[Records from a collection]
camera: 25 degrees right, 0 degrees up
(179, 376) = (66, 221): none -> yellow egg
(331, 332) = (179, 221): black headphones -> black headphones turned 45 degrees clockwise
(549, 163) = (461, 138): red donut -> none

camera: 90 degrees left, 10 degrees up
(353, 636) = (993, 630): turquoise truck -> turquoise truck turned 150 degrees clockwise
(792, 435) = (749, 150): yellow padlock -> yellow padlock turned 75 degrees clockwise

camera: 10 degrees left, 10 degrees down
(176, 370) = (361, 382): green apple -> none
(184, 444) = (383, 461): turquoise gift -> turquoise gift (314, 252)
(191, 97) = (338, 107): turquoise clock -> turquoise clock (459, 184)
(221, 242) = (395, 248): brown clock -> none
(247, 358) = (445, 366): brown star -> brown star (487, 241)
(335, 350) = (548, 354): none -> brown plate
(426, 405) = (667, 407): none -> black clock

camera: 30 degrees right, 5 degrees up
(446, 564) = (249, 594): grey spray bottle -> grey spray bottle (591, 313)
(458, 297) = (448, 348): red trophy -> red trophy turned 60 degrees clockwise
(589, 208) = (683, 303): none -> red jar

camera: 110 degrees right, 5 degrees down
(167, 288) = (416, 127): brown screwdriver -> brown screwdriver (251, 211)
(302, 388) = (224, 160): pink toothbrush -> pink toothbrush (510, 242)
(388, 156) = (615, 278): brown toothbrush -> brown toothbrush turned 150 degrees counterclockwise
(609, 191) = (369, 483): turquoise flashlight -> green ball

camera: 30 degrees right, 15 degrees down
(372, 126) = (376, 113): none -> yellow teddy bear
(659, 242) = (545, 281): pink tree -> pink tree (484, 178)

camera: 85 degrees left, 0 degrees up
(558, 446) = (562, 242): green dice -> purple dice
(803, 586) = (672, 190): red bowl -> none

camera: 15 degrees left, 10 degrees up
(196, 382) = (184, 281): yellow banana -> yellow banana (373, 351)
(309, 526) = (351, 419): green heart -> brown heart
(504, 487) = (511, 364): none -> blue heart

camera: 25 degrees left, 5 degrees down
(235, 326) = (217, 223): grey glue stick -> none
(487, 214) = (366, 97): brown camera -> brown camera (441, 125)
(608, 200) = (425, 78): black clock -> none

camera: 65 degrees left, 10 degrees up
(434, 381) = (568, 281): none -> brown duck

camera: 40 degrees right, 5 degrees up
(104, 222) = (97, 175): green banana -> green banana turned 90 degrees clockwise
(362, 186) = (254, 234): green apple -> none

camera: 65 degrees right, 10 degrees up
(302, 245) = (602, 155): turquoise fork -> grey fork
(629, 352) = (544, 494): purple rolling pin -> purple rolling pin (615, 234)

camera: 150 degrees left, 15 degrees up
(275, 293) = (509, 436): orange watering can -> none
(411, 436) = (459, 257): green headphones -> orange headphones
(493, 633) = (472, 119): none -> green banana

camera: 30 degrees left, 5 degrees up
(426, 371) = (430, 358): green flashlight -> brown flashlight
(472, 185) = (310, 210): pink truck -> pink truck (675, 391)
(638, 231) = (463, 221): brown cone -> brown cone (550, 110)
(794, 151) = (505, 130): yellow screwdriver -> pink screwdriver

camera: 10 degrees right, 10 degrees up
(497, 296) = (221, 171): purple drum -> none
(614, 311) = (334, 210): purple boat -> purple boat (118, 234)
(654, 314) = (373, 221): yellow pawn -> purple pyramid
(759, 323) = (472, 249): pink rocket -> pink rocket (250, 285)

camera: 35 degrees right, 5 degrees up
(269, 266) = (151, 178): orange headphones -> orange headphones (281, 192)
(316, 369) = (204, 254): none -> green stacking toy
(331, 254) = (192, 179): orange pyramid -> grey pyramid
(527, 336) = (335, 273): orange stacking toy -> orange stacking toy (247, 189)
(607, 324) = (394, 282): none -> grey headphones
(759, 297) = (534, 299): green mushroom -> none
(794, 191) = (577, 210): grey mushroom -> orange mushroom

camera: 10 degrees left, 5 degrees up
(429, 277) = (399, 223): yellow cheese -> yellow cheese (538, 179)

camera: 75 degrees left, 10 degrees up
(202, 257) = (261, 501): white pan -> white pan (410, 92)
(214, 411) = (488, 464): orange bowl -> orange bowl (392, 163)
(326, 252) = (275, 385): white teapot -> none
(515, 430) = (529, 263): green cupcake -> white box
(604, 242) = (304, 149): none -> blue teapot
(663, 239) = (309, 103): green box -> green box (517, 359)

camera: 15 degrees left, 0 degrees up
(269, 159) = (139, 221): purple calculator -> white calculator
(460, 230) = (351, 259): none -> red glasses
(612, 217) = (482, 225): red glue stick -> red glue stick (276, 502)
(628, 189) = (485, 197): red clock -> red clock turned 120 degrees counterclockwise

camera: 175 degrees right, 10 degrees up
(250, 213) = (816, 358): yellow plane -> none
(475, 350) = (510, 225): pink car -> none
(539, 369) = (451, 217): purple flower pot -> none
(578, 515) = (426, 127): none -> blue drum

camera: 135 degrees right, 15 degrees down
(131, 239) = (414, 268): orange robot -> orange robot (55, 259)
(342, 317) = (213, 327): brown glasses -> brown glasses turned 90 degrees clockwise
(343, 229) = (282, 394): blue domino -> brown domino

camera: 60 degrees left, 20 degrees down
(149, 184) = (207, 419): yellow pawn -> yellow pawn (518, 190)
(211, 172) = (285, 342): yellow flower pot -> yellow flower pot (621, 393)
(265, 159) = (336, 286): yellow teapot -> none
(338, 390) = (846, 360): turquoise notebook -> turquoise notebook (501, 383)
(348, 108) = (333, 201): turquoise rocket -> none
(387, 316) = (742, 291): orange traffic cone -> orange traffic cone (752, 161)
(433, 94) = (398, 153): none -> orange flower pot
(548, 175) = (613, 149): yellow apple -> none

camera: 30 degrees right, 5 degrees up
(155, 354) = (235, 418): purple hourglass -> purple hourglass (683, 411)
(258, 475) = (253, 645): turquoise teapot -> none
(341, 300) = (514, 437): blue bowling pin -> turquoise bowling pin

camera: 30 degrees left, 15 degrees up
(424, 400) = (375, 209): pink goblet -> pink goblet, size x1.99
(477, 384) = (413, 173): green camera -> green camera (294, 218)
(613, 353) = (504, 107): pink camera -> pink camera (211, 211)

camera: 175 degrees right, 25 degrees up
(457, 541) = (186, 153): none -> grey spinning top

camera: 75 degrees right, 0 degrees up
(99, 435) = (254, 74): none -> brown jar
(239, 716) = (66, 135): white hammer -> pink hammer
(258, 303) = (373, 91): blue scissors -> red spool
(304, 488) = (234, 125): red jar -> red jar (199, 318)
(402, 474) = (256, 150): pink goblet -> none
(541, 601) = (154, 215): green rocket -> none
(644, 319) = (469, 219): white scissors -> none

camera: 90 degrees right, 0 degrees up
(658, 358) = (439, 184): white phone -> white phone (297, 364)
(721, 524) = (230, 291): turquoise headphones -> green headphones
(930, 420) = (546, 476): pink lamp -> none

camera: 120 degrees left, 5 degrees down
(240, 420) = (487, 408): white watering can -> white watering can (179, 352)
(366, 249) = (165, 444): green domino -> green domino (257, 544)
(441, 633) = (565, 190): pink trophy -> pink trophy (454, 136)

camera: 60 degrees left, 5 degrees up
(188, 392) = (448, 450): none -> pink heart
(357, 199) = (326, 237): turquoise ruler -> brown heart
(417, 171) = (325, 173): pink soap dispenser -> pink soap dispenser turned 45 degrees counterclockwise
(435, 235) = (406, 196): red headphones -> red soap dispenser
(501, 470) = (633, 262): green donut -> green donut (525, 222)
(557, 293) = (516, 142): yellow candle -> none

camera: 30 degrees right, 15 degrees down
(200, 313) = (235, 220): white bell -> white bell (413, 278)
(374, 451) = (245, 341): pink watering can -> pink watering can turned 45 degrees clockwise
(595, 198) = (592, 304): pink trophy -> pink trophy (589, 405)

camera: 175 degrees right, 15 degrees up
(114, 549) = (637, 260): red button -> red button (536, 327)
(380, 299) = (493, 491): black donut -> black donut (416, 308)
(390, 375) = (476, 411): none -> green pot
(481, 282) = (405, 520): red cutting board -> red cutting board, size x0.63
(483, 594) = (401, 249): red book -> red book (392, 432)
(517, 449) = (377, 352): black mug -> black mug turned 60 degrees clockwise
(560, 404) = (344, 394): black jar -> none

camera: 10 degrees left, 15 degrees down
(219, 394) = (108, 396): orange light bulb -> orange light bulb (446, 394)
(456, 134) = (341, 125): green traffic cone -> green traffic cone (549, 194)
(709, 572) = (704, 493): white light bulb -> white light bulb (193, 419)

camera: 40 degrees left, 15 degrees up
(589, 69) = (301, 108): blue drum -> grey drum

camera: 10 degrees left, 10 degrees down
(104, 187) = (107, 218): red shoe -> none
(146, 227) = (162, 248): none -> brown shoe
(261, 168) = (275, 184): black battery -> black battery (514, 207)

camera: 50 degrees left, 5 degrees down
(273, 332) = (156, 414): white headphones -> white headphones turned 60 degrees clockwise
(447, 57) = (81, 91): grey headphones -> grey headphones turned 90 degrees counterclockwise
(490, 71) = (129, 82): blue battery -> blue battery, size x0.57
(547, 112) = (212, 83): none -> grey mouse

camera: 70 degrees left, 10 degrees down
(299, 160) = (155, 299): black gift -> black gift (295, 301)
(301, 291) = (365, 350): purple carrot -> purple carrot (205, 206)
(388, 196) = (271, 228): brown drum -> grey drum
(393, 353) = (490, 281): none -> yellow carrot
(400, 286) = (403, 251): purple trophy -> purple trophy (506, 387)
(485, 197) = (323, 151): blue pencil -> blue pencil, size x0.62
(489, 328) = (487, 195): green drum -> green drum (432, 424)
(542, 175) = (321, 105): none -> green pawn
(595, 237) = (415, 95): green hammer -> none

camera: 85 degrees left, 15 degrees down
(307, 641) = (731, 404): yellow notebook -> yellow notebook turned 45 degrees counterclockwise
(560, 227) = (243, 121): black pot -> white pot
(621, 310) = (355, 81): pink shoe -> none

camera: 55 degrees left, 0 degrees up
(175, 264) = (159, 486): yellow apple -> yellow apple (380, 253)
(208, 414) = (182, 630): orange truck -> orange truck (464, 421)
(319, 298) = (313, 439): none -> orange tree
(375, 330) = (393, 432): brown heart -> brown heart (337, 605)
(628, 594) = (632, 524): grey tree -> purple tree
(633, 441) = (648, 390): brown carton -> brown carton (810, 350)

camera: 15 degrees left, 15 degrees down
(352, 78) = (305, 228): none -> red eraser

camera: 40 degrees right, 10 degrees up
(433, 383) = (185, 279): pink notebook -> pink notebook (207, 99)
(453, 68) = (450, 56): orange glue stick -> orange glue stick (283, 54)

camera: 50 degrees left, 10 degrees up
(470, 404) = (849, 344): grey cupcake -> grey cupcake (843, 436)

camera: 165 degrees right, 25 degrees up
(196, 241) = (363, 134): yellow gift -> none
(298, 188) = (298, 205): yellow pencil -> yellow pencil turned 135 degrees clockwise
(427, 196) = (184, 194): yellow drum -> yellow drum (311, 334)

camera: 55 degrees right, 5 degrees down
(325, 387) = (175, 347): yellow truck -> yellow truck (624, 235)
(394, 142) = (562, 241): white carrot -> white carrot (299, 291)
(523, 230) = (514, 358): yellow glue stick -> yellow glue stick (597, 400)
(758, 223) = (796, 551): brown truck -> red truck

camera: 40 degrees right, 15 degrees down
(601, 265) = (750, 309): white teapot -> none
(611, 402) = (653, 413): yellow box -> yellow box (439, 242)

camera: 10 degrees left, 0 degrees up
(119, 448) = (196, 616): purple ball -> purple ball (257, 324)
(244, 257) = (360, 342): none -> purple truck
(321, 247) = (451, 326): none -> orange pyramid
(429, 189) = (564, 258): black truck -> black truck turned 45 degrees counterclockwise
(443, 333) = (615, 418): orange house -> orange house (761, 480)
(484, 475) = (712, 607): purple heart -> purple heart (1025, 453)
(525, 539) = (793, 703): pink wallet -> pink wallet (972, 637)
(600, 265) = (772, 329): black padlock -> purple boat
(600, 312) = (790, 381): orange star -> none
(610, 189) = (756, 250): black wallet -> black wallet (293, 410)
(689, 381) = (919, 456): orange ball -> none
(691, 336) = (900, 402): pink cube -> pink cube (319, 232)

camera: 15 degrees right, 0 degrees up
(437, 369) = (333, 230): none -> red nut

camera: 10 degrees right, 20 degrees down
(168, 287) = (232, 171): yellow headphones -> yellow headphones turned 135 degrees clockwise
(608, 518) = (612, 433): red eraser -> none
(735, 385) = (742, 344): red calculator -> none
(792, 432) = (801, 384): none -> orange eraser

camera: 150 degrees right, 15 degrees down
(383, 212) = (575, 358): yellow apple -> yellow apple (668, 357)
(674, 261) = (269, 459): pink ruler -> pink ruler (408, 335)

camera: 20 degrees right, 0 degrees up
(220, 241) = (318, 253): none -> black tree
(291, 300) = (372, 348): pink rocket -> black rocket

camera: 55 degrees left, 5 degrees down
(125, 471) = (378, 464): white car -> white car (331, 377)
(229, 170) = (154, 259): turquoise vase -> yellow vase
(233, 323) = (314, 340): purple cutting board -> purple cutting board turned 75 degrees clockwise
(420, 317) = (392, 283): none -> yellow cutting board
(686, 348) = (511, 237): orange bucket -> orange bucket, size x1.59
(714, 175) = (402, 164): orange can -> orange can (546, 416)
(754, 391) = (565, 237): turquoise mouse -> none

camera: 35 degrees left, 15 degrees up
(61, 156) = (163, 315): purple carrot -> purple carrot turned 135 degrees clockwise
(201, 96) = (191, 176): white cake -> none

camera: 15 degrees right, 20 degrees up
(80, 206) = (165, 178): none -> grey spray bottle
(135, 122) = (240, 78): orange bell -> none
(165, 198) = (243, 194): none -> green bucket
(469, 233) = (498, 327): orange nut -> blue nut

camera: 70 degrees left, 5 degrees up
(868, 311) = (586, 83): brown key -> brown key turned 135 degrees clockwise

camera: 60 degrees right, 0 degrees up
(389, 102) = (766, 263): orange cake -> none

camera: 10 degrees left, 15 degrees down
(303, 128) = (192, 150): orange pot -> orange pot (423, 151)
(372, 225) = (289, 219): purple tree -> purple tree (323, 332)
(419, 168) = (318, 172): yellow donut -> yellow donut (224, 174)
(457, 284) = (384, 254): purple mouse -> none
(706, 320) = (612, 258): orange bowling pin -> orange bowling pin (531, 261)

## WORK TO BE COMPLETED
Each line above that contains the word "drum" should be copied.

## PROBLEM SOLUTION
(497, 296) = (221, 171): purple drum -> none
(578, 515) = (426, 127): none -> blue drum
(589, 69) = (301, 108): blue drum -> grey drum
(388, 196) = (271, 228): brown drum -> grey drum
(489, 328) = (487, 195): green drum -> green drum (432, 424)
(427, 196) = (184, 194): yellow drum -> yellow drum (311, 334)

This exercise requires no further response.